** Opening Task material block **

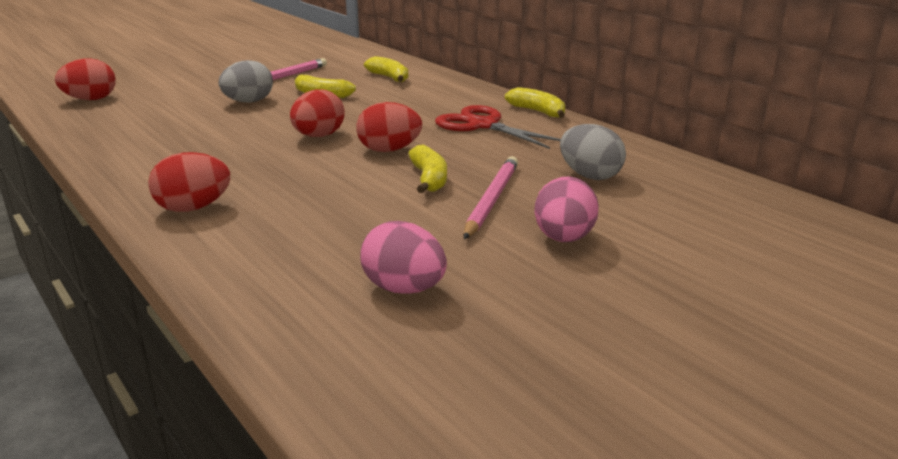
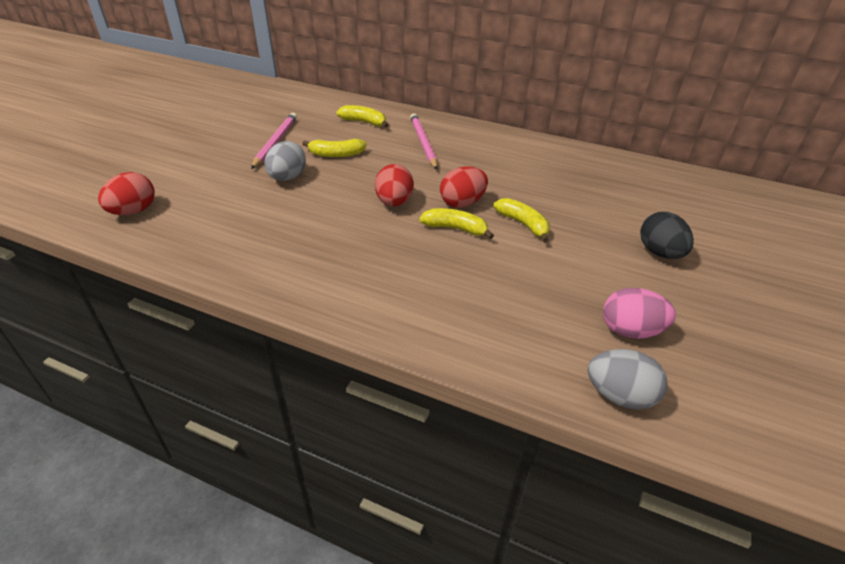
camera: 30 degrees left, 15 degrees up
(193, 208) = (403, 309): red egg -> none
(482, 125) = (492, 159): red scissors -> none
(491, 200) = (582, 231): pink pencil -> pink pencil (423, 143)
(538, 112) = (509, 136): yellow banana -> yellow banana (455, 229)
(563, 239) = (660, 253): pink egg -> black egg
(590, 176) = (610, 191): grey egg -> grey egg (619, 395)

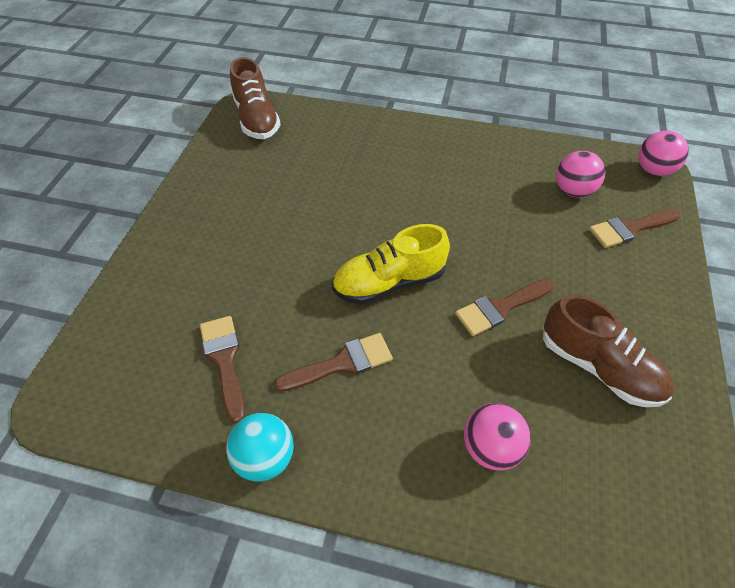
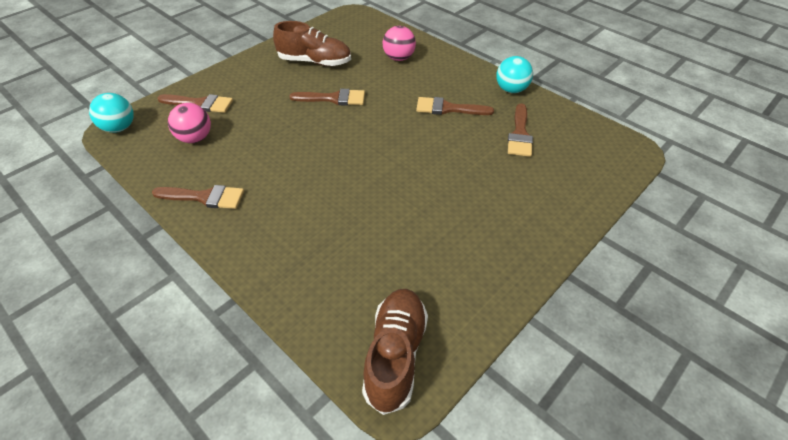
camera: 150 degrees left, 5 degrees down
(389, 282) = (387, 135): yellow shoe -> none
(489, 149) = (204, 197): none -> brown brush
(598, 367) = (315, 62): brown shoe -> brown shoe turned 120 degrees clockwise
(653, 170) = (119, 128): pink ball -> turquoise ball

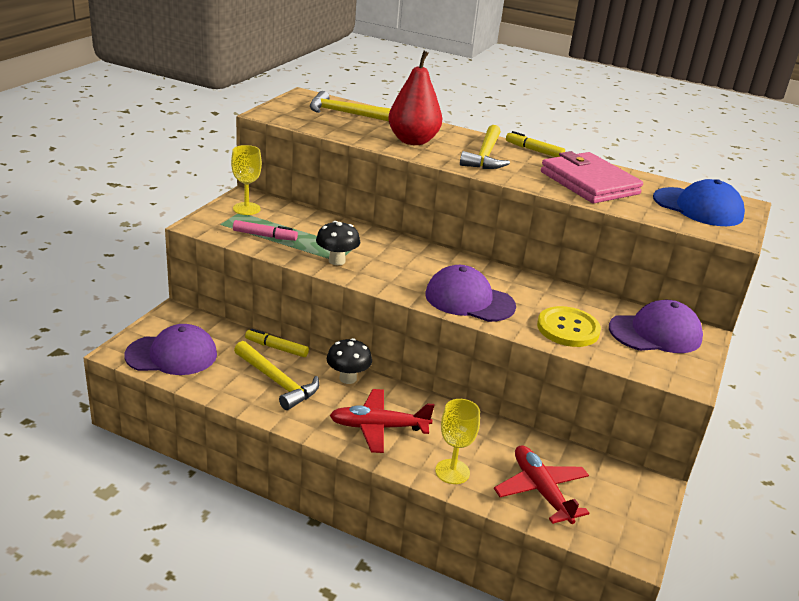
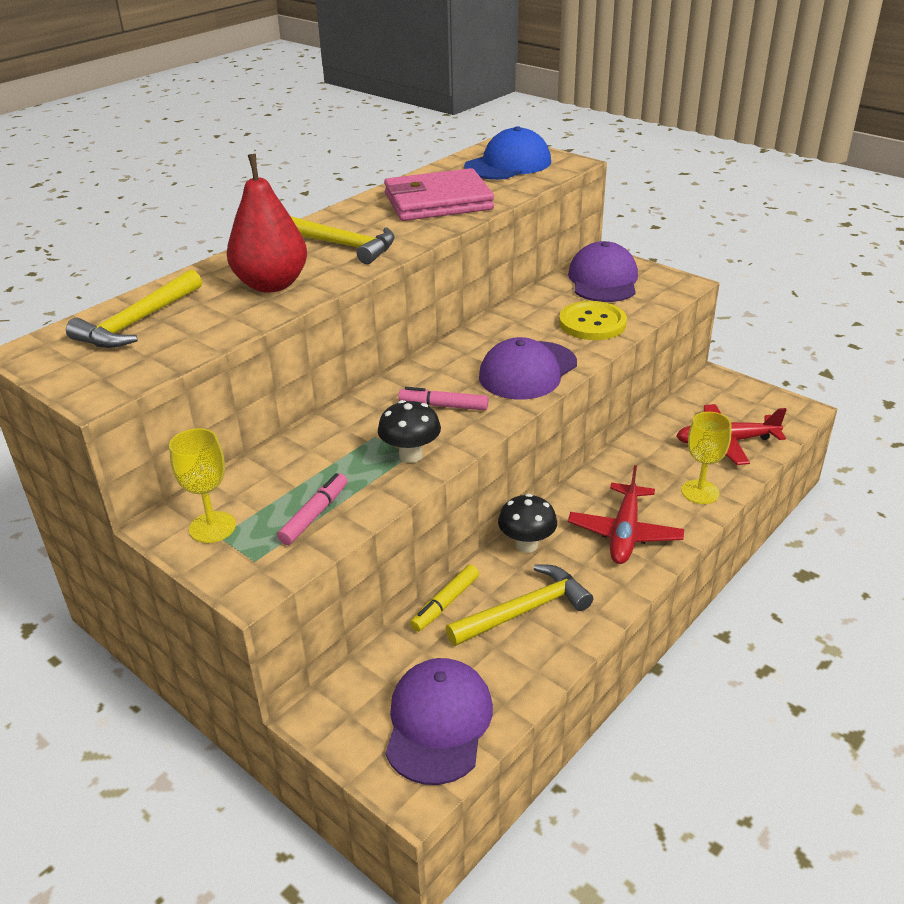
camera: 70 degrees left, 5 degrees up
(402, 268) = (443, 406): none -> pink marker
(534, 150) = (335, 215): yellow marker -> none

** Closing Task material block **

**Exercise directions**
Return the entries unchanged, save for the pictures, which do not belong in the copy.

**Your solution**
camera: 30 degrees left, 15 degrees up
(193, 208) = (403, 309): red egg -> none
(482, 125) = (492, 159): red scissors -> none
(491, 200) = (582, 231): pink pencil -> pink pencil (423, 143)
(538, 112) = (509, 136): yellow banana -> yellow banana (455, 229)
(563, 239) = (660, 253): pink egg -> black egg
(590, 176) = (610, 191): grey egg -> grey egg (619, 395)

camera: 150 degrees left, 5 degrees down
(389, 282) = (387, 135): yellow shoe -> none
(489, 149) = (204, 197): none -> brown brush
(598, 367) = (315, 62): brown shoe -> brown shoe turned 120 degrees clockwise
(653, 170) = (119, 128): pink ball -> turquoise ball

camera: 70 degrees left, 5 degrees up
(402, 268) = (443, 406): none -> pink marker
(534, 150) = (335, 215): yellow marker -> none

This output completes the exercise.